--- RECORDED INFORMATION ---

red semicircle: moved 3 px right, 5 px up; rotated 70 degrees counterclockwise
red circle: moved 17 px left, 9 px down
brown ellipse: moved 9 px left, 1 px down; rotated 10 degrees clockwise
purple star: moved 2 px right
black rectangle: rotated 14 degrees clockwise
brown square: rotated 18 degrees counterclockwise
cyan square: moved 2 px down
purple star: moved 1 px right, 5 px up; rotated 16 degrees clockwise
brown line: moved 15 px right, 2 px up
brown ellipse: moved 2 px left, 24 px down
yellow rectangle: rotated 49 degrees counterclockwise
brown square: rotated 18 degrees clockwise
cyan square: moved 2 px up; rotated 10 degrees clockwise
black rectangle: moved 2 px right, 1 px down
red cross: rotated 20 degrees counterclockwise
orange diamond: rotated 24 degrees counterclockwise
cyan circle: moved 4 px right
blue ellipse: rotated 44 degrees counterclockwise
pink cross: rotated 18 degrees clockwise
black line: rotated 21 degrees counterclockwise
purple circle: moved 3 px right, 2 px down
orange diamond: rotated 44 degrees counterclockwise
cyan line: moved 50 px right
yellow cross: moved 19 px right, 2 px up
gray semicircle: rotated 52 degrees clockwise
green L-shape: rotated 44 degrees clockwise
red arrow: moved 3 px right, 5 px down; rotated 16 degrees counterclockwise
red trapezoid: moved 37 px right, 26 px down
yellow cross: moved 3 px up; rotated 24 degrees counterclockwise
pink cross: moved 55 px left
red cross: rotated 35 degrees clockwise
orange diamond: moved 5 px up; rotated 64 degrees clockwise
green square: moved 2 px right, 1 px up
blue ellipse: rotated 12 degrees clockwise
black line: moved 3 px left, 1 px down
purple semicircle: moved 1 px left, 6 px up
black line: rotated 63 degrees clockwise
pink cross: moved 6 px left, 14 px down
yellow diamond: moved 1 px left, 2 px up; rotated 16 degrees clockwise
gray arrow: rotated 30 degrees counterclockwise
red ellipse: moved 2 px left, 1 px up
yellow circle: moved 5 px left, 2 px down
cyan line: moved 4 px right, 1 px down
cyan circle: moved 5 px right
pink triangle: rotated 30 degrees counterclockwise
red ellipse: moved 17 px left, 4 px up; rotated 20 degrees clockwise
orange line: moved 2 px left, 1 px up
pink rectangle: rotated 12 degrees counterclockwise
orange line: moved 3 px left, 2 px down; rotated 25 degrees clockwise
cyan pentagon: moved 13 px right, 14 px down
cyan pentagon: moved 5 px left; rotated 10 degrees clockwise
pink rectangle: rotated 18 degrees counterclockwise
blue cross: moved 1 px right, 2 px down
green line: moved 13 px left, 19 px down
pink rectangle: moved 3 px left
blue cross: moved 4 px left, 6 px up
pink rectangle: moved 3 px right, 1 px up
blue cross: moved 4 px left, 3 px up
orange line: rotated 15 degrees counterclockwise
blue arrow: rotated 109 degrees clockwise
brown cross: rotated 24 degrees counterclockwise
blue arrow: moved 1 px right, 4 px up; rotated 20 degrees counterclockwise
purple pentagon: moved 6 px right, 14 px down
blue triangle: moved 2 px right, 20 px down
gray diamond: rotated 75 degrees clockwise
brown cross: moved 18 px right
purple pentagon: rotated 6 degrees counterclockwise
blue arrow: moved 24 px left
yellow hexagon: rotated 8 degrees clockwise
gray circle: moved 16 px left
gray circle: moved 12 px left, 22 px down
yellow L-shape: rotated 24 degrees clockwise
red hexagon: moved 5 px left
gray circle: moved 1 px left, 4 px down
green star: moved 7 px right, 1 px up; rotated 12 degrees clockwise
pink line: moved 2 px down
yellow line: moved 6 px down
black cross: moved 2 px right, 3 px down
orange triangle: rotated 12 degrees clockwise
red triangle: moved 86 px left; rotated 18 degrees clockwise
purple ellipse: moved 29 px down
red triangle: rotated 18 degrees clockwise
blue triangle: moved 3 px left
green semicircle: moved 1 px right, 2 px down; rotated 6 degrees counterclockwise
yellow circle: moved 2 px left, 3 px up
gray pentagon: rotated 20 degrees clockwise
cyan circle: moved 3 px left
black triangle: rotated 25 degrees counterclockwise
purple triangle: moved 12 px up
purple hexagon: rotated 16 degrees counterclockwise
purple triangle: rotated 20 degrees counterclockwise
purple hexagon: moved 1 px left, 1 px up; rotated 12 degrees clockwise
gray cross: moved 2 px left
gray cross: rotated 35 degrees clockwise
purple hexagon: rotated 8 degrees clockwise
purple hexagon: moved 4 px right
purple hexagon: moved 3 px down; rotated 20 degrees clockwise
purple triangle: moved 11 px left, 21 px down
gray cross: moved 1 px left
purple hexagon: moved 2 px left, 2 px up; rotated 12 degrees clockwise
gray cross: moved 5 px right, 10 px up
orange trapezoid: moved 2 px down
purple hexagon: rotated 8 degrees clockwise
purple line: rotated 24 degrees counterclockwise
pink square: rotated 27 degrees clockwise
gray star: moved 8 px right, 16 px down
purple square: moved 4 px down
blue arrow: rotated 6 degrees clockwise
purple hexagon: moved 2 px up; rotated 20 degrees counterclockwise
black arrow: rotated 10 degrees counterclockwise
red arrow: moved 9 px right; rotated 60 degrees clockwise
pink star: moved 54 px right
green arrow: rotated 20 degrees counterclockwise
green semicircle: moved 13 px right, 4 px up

---

* TASK BRIEF: Update the data above so that every occurrence of "counterclockwise" reads "anticlockwise", and reproduce all the lines with nothing else altered.

* SOLVED PROBLEM:
red semicircle: moved 3 px right, 5 px up; rotated 70 degrees anticlockwise
red circle: moved 17 px left, 9 px down
brown ellipse: moved 9 px left, 1 px down; rotated 10 degrees clockwise
purple star: moved 2 px right
black rectangle: rotated 14 degrees clockwise
brown square: rotated 18 degrees anticlockwise
cyan square: moved 2 px down
purple star: moved 1 px right, 5 px up; rotated 16 degrees clockwise
brown line: moved 15 px right, 2 px up
brown ellipse: moved 2 px left, 24 px down
yellow rectangle: rotated 49 degrees anticlockwise
brown square: rotated 18 degrees clockwise
cyan square: moved 2 px up; rotated 10 degrees clockwise
black rectangle: moved 2 px right, 1 px down
red cross: rotated 20 degrees anticlockwise
orange diamond: rotated 24 degrees anticlockwise
cyan circle: moved 4 px right
blue ellipse: rotated 44 degrees anticlockwise
pink cross: rotated 18 degrees clockwise
black line: rotated 21 degrees anticlockwise
purple circle: moved 3 px right, 2 px down
orange diamond: rotated 44 degrees anticlockwise
cyan line: moved 50 px right
yellow cross: moved 19 px right, 2 px up
gray semicircle: rotated 52 degrees clockwise
green L-shape: rotated 44 degrees clockwise
red arrow: moved 3 px right, 5 px down; rotated 16 degrees anticlockwise
red trapezoid: moved 37 px right, 26 px down
yellow cross: moved 3 px up; rotated 24 degrees anticlockwise
pink cross: moved 55 px left
red cross: rotated 35 degrees clockwise
orange diamond: moved 5 px up; rotated 64 degrees clockwise
green square: moved 2 px right, 1 px up
blue ellipse: rotated 12 degrees clockwise
black line: moved 3 px left, 1 px down
purple semicircle: moved 1 px left, 6 px up
black line: rotated 63 degrees clockwise
pink cross: moved 6 px left, 14 px down
yellow diamond: moved 1 px left, 2 px up; rotated 16 degrees clockwise
gray arrow: rotated 30 degrees anticlockwise
red ellipse: moved 2 px left, 1 px up
yellow circle: moved 5 px left, 2 px down
cyan line: moved 4 px right, 1 px down
cyan circle: moved 5 px right
pink triangle: rotated 30 degrees anticlockwise
red ellipse: moved 17 px left, 4 px up; rotated 20 degrees clockwise
orange line: moved 2 px left, 1 px up
pink rectangle: rotated 12 degrees anticlockwise
orange line: moved 3 px left, 2 px down; rotated 25 degrees clockwise
cyan pentagon: moved 13 px right, 14 px down
cyan pentagon: moved 5 px left; rotated 10 degrees clockwise
pink rectangle: rotated 18 degrees anticlockwise
blue cross: moved 1 px right, 2 px down
green line: moved 13 px left, 19 px down
pink rectangle: moved 3 px left
blue cross: moved 4 px left, 6 px up
pink rectangle: moved 3 px right, 1 px up
blue cross: moved 4 px left, 3 px up
orange line: rotated 15 degrees anticlockwise
blue arrow: rotated 109 degrees clockwise
brown cross: rotated 24 degrees anticlockwise
blue arrow: moved 1 px right, 4 px up; rotated 20 degrees anticlockwise
purple pentagon: moved 6 px right, 14 px down
blue triangle: moved 2 px right, 20 px down
gray diamond: rotated 75 degrees clockwise
brown cross: moved 18 px right
purple pentagon: rotated 6 degrees anticlockwise
blue arrow: moved 24 px left
yellow hexagon: rotated 8 degrees clockwise
gray circle: moved 16 px left
gray circle: moved 12 px left, 22 px down
yellow L-shape: rotated 24 degrees clockwise
red hexagon: moved 5 px left
gray circle: moved 1 px left, 4 px down
green star: moved 7 px right, 1 px up; rotated 12 degrees clockwise
pink line: moved 2 px down
yellow line: moved 6 px down
black cross: moved 2 px right, 3 px down
orange triangle: rotated 12 degrees clockwise
red triangle: moved 86 px left; rotated 18 degrees clockwise
purple ellipse: moved 29 px down
red triangle: rotated 18 degrees clockwise
blue triangle: moved 3 px left
green semicircle: moved 1 px right, 2 px down; rotated 6 degrees anticlockwise
yellow circle: moved 2 px left, 3 px up
gray pentagon: rotated 20 degrees clockwise
cyan circle: moved 3 px left
black triangle: rotated 25 degrees anticlockwise
purple triangle: moved 12 px up
purple hexagon: rotated 16 degrees anticlockwise
purple triangle: rotated 20 degrees anticlockwise
purple hexagon: moved 1 px left, 1 px up; rotated 12 degrees clockwise
gray cross: moved 2 px left
gray cross: rotated 35 degrees clockwise
purple hexagon: rotated 8 degrees clockwise
purple hexagon: moved 4 px right
purple hexagon: moved 3 px down; rotated 20 degrees clockwise
purple triangle: moved 11 px left, 21 px down
gray cross: moved 1 px left
purple hexagon: moved 2 px left, 2 px up; rotated 12 degrees clockwise
gray cross: moved 5 px right, 10 px up
orange trapezoid: moved 2 px down
purple hexagon: rotated 8 degrees clockwise
purple line: rotated 24 degrees anticlockwise
pink square: rotated 27 degrees clockwise
gray star: moved 8 px right, 16 px down
purple square: moved 4 px down
blue arrow: rotated 6 degrees clockwise
purple hexagon: moved 2 px up; rotated 20 degrees anticlockwise
black arrow: rotated 10 degrees anticlockwise
red arrow: moved 9 px right; rotated 60 degrees clockwise
pink star: moved 54 px right
green arrow: rotated 20 degrees anticlockwise
green semicircle: moved 13 px right, 4 px up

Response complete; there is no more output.